ASSIGNED TASK
Repeat the lines beginning at the one with "C8: 470nF (+15V, COM) -> 470nF (-5V, COM)" and running to the end of the material, keeping the first and last of them, exactly as they appear.
== DATA RECORDS ==
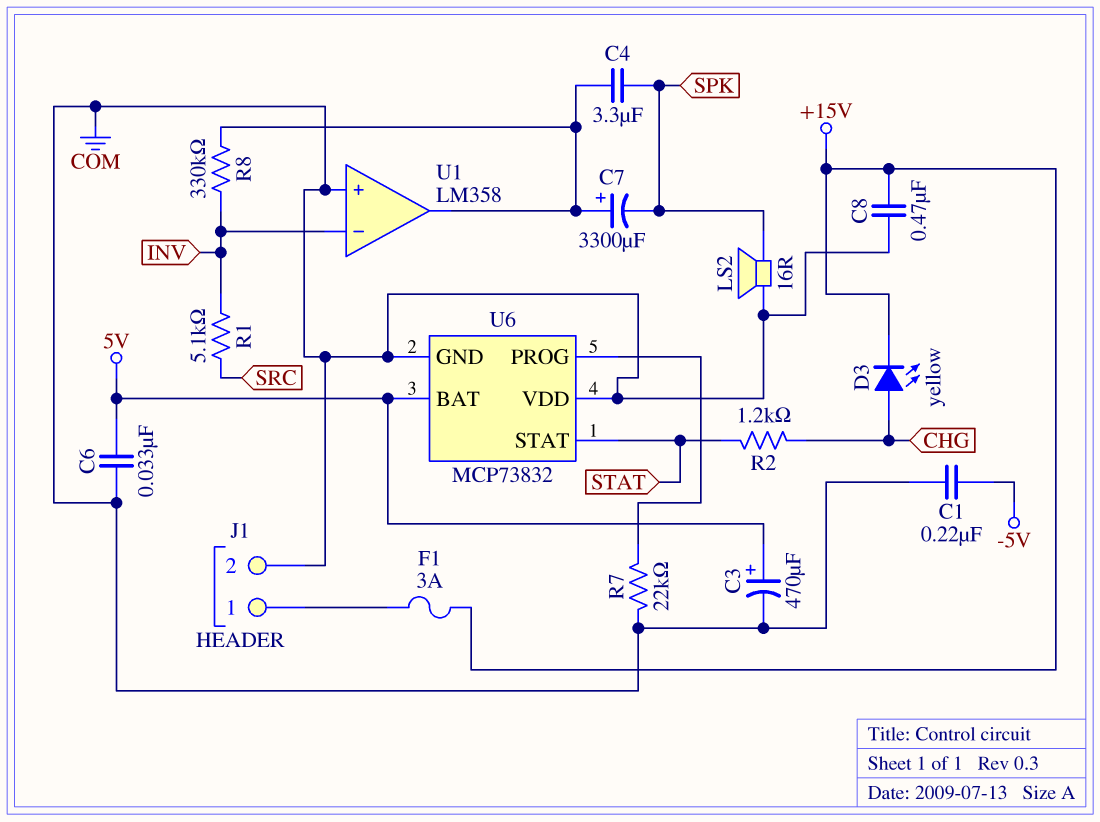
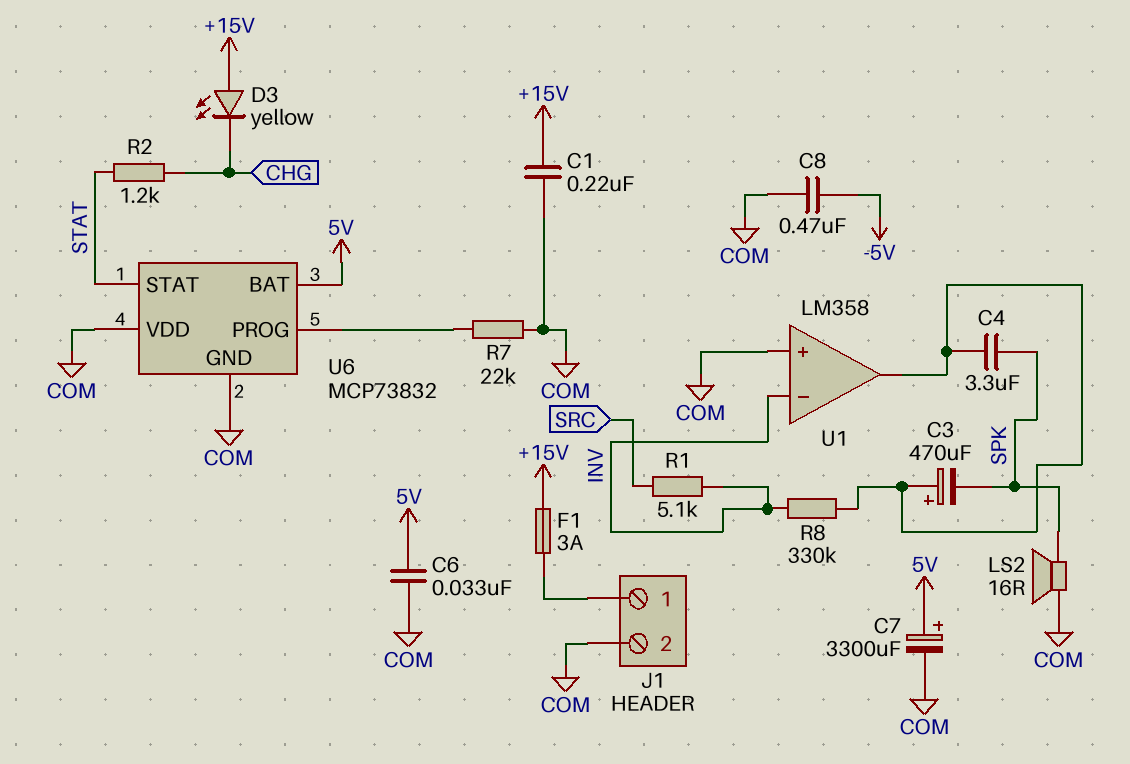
C1: 220nF (-5V, COM) -> 220nF (+15V, COM)
C3: 470uF (plus 5V, minus COM) -> 470uF (plus U1/out, minus SPK)
C7: 3300uF (plus U1/out, minus SPK) -> 3300uF (plus 5V, minus COM)
C8: 470nF (+15V, COM) -> 470nF (-5V, COM)
D3: LED yellow (A CHG, K +15V) -> LED yellow (A +15V, K CHG)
===
ANSWER FOR THIS EXERCISE
C8: 470nF (+15V, COM) -> 470nF (-5V, COM)
D3: LED yellow (A CHG, K +15V) -> LED yellow (A +15V, K CHG)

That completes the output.